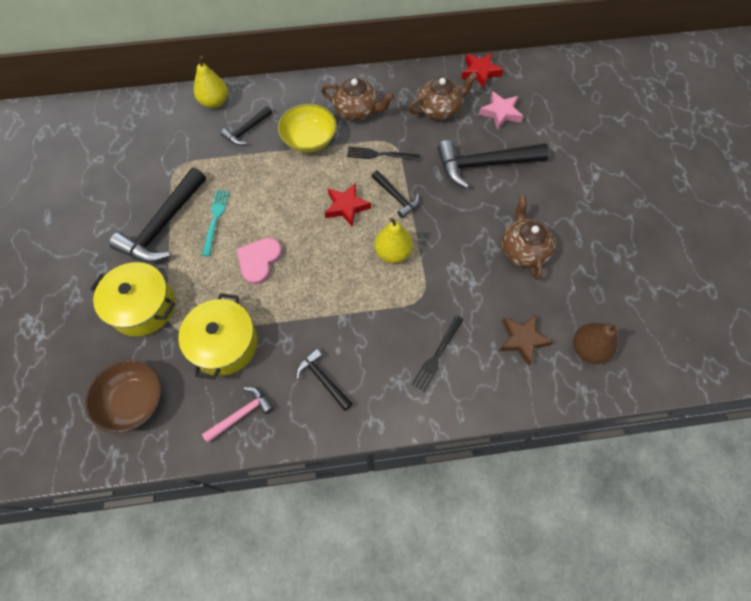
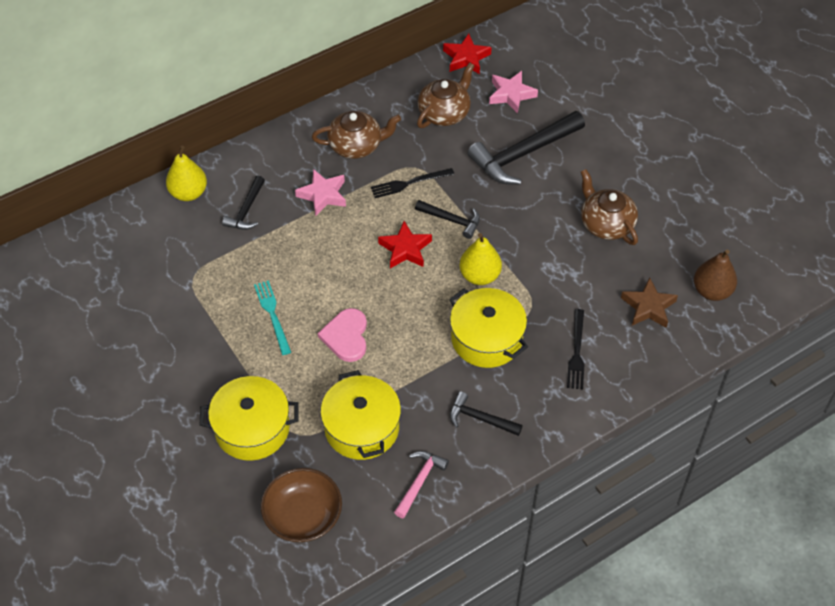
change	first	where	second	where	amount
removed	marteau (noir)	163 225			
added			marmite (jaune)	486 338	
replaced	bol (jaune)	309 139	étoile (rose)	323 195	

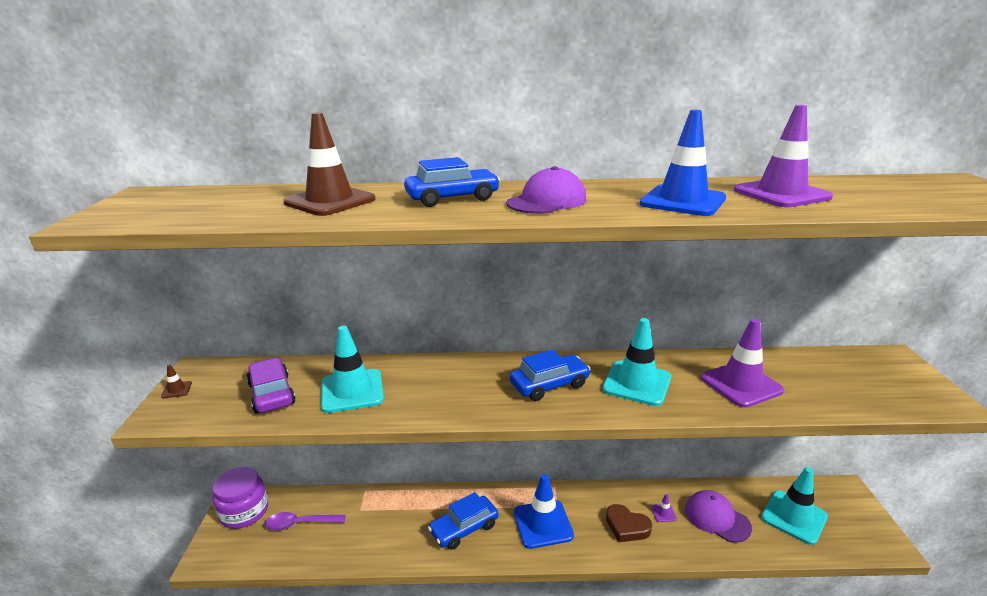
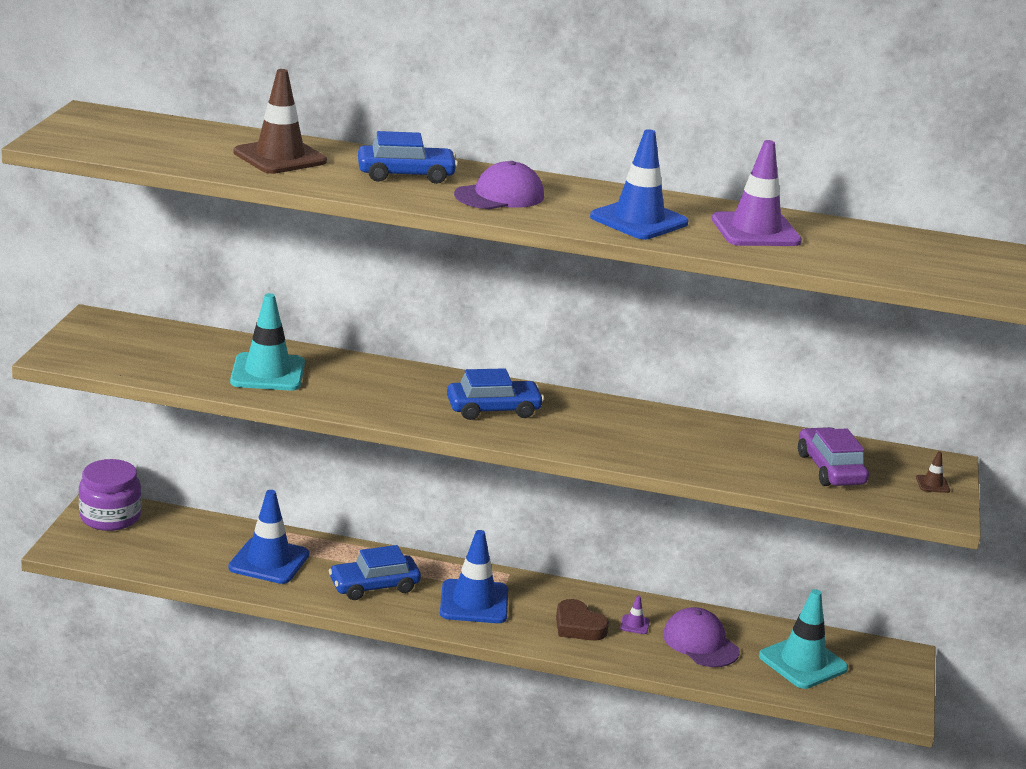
change	first	where	second	where	amount
removed	cuillère (violet)	300 524			
removed	cône de chantier (turquoise)	636 383			
removed	cône de chantier (violet)	741 384			
added			cône de chantier (bleu)	269 561	
moved	cône de chantier (marron)	176 390		932 484	
moved	voiture (violet)	272 394		830 469	

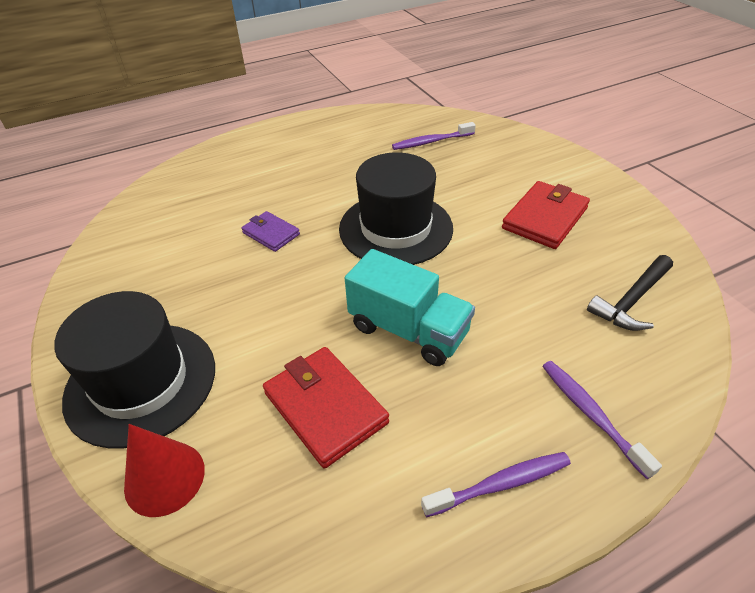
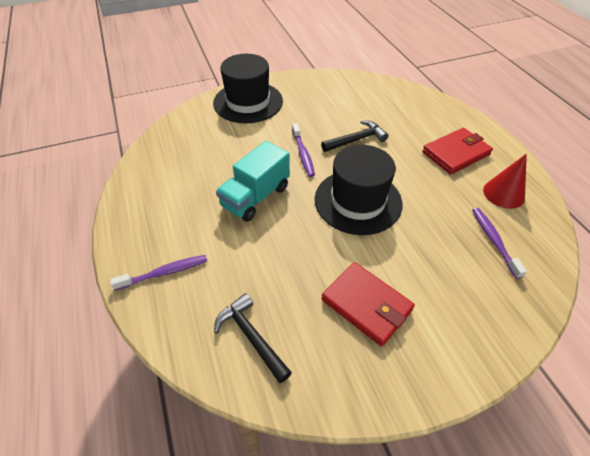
change	first	where	second	where	amount
moved	cône (rouge)	164 478		503 193	
moved	portefeuille (rouge)	325 407		456 153	
moved	brosse à dents (violet)	500 484		303 154	
replaced	portefeuille (violet)	271 233	marteau (noir)	356 140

----

# EXERCISE GOAL
Transcribe every entry exactly, leaving out the pictures.

# WRITTEN ANSWER
change	first	where	second	where	amount
removed	marteau (noir)	163 225			
added			marmite (jaune)	486 338	
replaced	bol (jaune)	309 139	étoile (rose)	323 195	

change	first	where	second	where	amount
removed	cuillère (violet)	300 524			
removed	cône de chantier (turquoise)	636 383			
removed	cône de chantier (violet)	741 384			
added			cône de chantier (bleu)	269 561	
moved	cône de chantier (marron)	176 390		932 484	
moved	voiture (violet)	272 394		830 469	

change	first	where	second	where	amount
moved	cône (rouge)	164 478		503 193	
moved	portefeuille (rouge)	325 407		456 153	
moved	brosse à dents (violet)	500 484		303 154	
replaced	portefeuille (violet)	271 233	marteau (noir)	356 140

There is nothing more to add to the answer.